Provided records:
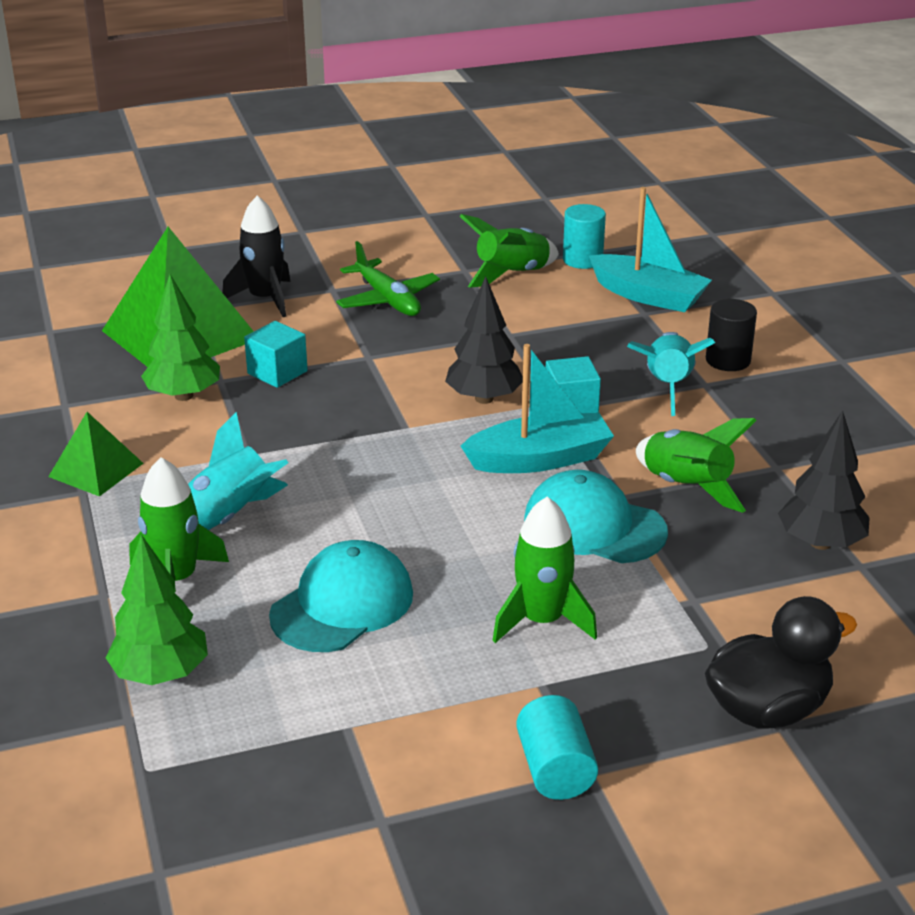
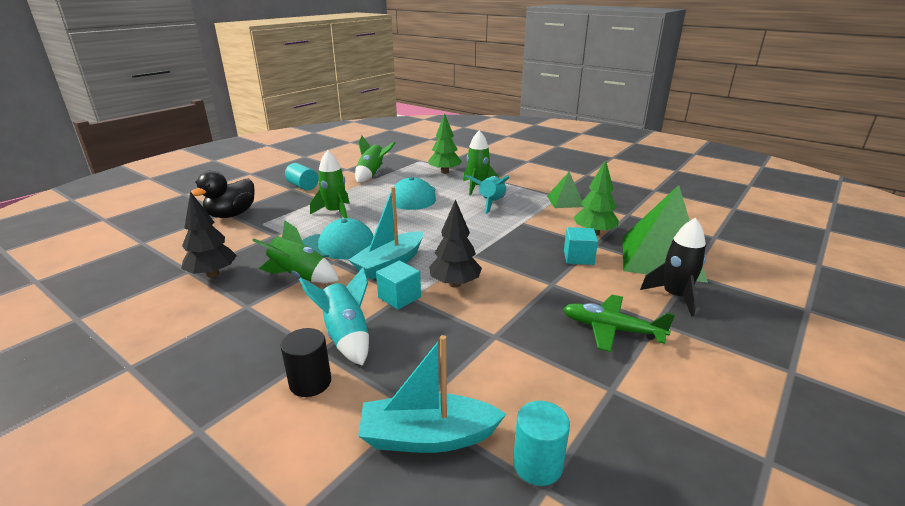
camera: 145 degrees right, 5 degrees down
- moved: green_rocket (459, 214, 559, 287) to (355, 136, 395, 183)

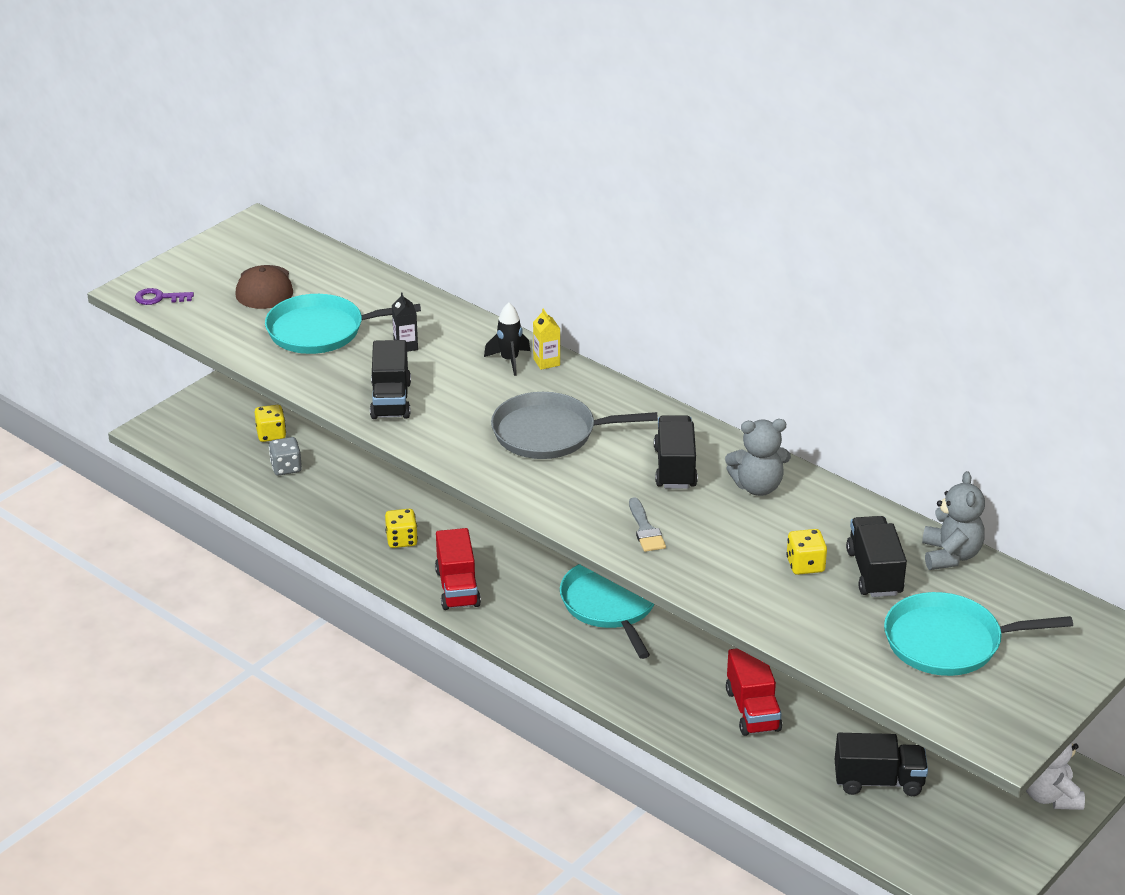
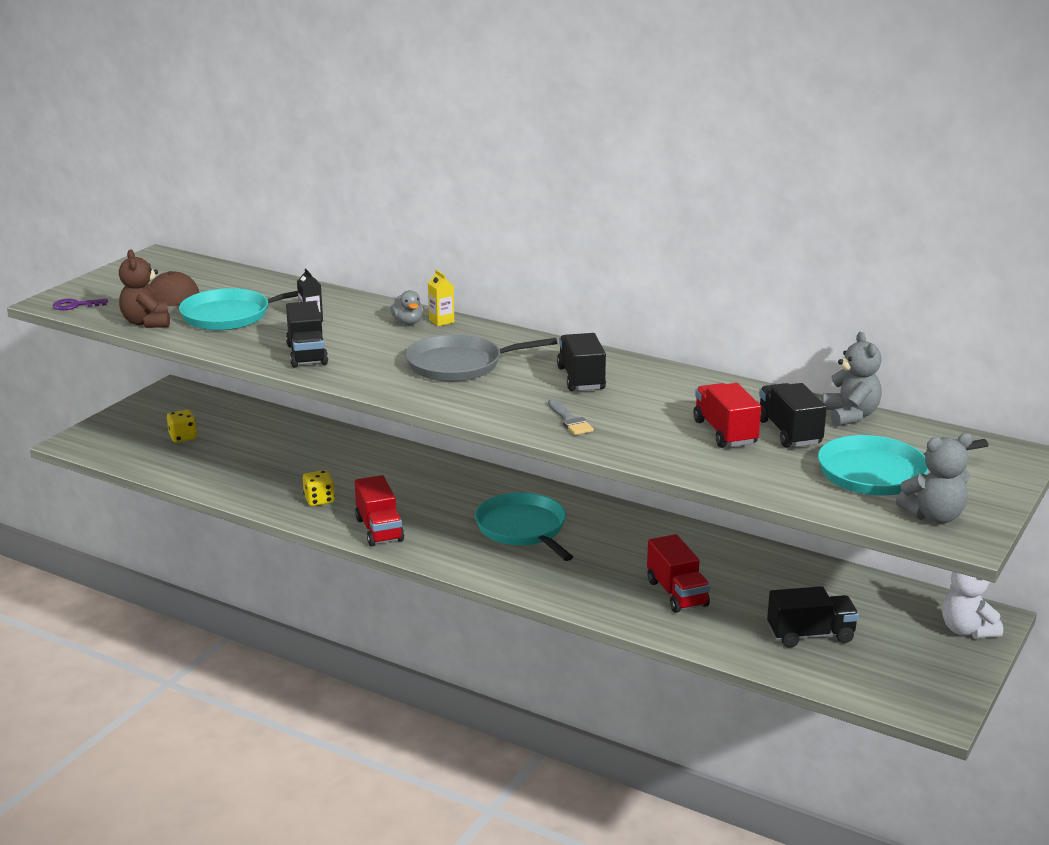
camera: 10 degrees left, 10 degrees down
- removed: grey_dice (269, 437, 302, 475)
- replaced: black_rocket (484, 302, 530, 376) to grey_duck (390, 290, 423, 325)
- moved: grey_teddy_bear (725, 419, 791, 496) to (896, 433, 973, 523)
- replaced: yellow_dice (786, 529, 827, 575) to red_truck (693, 383, 761, 448)
- added: brown_teddy_bear (119, 250, 170, 328)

Task prompt:
Your copy of the entries must be exact and must not include any of their pictures.

Finished exercise:
camera: 145 degrees right, 5 degrees down
- moved: green_rocket (459, 214, 559, 287) to (355, 136, 395, 183)

camera: 10 degrees left, 10 degrees down
- removed: grey_dice (269, 437, 302, 475)
- replaced: black_rocket (484, 302, 530, 376) to grey_duck (390, 290, 423, 325)
- moved: grey_teddy_bear (725, 419, 791, 496) to (896, 433, 973, 523)
- replaced: yellow_dice (786, 529, 827, 575) to red_truck (693, 383, 761, 448)
- added: brown_teddy_bear (119, 250, 170, 328)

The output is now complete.